About this task: May I have the lines from the one containing "none -> black 1x1 brick [700,362,766,438]" to the end of the entries, returned exactly and with nothing else?

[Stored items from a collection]
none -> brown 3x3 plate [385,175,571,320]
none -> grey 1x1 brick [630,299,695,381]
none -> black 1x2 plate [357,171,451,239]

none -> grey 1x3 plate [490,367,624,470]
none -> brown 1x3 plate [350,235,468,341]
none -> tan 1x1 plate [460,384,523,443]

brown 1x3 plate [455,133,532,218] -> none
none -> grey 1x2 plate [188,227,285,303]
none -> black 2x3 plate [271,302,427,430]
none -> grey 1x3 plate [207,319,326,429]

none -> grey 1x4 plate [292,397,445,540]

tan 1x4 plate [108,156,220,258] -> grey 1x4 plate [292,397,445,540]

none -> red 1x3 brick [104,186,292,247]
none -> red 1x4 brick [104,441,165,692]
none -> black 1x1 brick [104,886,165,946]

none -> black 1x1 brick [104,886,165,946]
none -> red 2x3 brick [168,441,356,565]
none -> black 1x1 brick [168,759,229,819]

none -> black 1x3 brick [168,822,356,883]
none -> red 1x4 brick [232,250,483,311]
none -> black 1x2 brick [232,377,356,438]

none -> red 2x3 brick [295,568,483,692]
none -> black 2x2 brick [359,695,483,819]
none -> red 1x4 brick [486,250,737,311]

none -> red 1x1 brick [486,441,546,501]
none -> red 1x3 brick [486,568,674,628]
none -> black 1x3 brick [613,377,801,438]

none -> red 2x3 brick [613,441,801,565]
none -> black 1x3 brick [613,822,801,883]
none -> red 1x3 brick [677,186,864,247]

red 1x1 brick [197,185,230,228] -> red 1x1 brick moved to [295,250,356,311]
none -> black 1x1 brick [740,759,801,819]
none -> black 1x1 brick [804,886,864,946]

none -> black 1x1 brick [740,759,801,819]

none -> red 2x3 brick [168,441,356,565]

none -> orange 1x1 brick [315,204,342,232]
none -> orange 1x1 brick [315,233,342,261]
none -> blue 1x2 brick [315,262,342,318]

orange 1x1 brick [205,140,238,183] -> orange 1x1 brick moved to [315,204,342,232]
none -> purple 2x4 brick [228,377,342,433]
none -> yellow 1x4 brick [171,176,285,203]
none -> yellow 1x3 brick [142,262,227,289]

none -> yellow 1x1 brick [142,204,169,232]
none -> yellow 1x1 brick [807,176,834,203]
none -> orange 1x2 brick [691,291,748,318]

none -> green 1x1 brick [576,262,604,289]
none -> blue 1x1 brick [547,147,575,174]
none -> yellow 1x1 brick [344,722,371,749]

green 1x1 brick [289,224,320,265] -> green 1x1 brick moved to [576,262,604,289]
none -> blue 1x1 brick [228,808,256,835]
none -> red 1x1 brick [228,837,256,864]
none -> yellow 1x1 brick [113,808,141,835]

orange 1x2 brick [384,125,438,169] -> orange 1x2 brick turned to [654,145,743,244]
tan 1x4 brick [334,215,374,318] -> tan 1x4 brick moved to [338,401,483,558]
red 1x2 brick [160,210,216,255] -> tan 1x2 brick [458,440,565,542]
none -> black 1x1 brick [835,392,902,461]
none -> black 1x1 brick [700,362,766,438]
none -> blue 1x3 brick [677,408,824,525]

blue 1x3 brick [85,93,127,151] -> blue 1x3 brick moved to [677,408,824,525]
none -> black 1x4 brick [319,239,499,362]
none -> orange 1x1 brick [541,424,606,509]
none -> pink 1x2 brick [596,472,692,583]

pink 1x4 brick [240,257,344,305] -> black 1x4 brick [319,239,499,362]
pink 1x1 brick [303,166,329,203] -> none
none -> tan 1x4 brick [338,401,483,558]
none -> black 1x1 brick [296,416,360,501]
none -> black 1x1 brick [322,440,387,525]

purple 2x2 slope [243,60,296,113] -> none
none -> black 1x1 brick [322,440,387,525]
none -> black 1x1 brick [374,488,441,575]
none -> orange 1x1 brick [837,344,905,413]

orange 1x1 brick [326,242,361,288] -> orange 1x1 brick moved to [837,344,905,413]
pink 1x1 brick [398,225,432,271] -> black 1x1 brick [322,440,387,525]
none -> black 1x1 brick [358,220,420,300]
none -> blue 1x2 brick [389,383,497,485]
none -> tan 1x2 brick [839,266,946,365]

Response to the task:
none -> black 1x1 brick [700,362,766,438]
none -> blue 1x3 brick [677,408,824,525]

blue 1x3 brick [85,93,127,151] -> blue 1x3 brick moved to [677,408,824,525]
none -> black 1x4 brick [319,239,499,362]
none -> orange 1x1 brick [541,424,606,509]
none -> pink 1x2 brick [596,472,692,583]

pink 1x4 brick [240,257,344,305] -> black 1x4 brick [319,239,499,362]
pink 1x1 brick [303,166,329,203] -> none
none -> tan 1x4 brick [338,401,483,558]
none -> black 1x1 brick [296,416,360,501]
none -> black 1x1 brick [322,440,387,525]

purple 2x2 slope [243,60,296,113] -> none
none -> black 1x1 brick [322,440,387,525]
none -> black 1x1 brick [374,488,441,575]
none -> orange 1x1 brick [837,344,905,413]

orange 1x1 brick [326,242,361,288] -> orange 1x1 brick moved to [837,344,905,413]
pink 1x1 brick [398,225,432,271] -> black 1x1 brick [322,440,387,525]
none -> black 1x1 brick [358,220,420,300]
none -> blue 1x2 brick [389,383,497,485]
none -> tan 1x2 brick [839,266,946,365]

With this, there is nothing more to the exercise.